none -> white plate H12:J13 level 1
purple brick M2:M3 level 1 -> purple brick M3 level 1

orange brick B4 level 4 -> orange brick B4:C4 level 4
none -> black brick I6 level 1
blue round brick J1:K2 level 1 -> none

_____

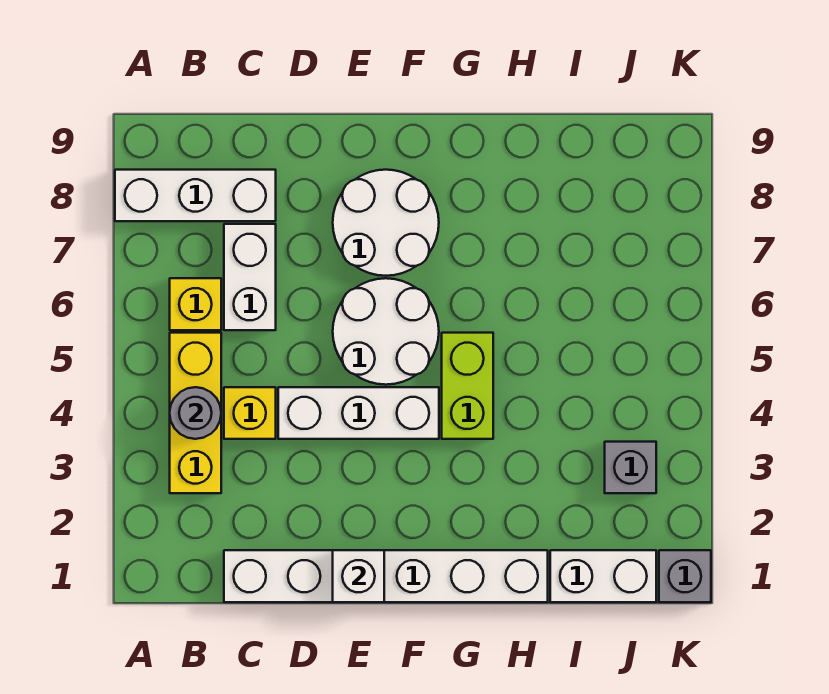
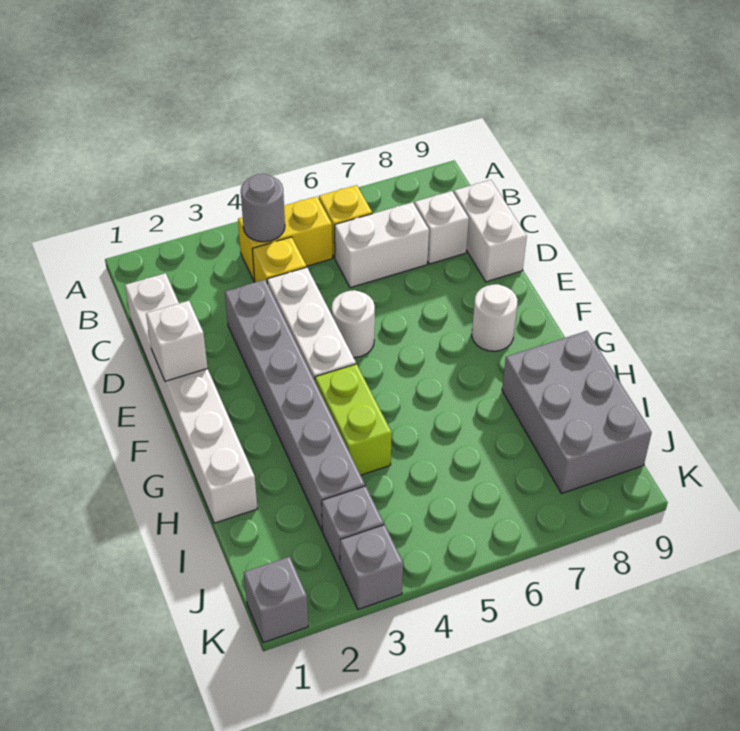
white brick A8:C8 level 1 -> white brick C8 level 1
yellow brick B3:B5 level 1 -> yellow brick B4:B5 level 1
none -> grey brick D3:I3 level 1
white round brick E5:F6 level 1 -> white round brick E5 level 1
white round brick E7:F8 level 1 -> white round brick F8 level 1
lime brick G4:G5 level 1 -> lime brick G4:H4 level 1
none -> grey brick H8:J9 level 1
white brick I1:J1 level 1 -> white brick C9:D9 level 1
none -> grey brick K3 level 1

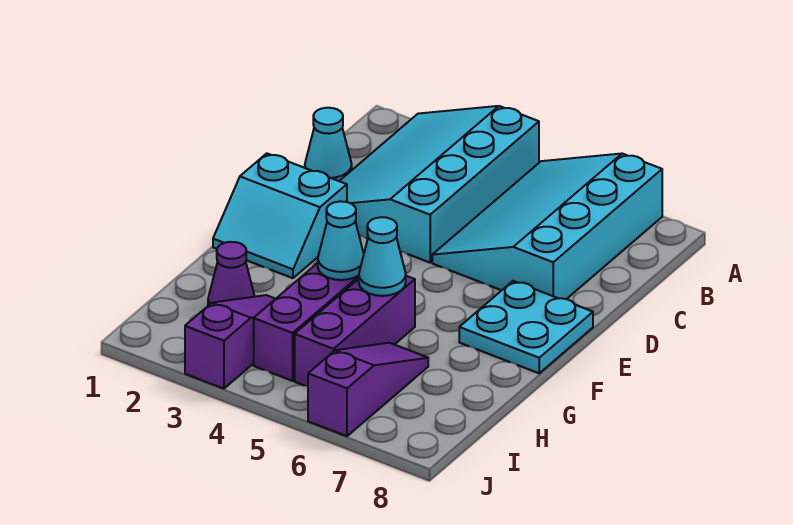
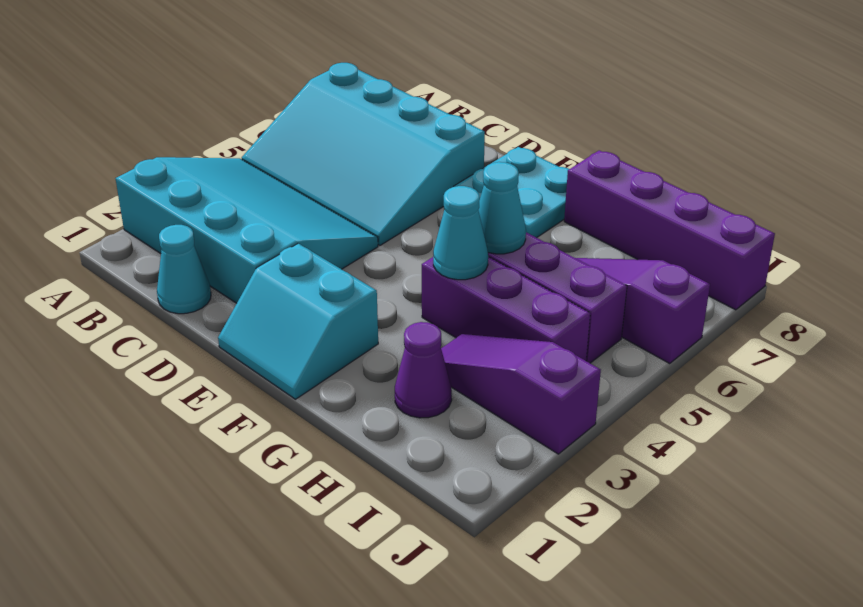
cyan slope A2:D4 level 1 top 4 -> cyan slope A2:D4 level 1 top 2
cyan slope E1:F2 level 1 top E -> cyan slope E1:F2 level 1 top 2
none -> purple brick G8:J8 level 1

_____

Task instructions ->
Only the lines from the one containing "purple brick M2:M3" through the one containing "blue round brick J1:K2 level 1 -> none" are to be retyped, both boundary lines included, with no other material.

Solution to this problem ->
purple brick M2:M3 level 1 -> purple brick M3 level 1

orange brick B4 level 4 -> orange brick B4:C4 level 4
none -> black brick I6 level 1
blue round brick J1:K2 level 1 -> none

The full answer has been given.